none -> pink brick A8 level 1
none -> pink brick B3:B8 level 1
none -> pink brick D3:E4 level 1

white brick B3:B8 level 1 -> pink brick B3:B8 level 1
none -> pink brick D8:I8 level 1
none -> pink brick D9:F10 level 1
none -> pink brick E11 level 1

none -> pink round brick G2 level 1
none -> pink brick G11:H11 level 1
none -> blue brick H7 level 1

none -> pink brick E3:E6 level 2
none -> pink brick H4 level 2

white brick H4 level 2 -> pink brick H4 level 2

--

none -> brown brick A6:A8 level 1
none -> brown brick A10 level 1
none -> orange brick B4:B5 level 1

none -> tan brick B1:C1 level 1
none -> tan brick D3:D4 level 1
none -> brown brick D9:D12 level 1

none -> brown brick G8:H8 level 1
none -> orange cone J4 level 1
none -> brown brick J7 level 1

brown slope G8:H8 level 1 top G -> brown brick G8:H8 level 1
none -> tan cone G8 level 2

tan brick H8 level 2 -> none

Brief: Lines that hold "pink" are the ones to copy, so pick each out from the data.

Exercise answer:
none -> pink brick A8 level 1
none -> pink brick B3:B8 level 1
none -> pink brick D3:E4 level 1
white brick B3:B8 level 1 -> pink brick B3:B8 level 1
none -> pink brick D8:I8 level 1
none -> pink brick D9:F10 level 1
none -> pink brick E11 level 1
none -> pink round brick G2 level 1
none -> pink brick G11:H11 level 1
none -> pink brick E3:E6 level 2
none -> pink brick H4 level 2
white brick H4 level 2 -> pink brick H4 level 2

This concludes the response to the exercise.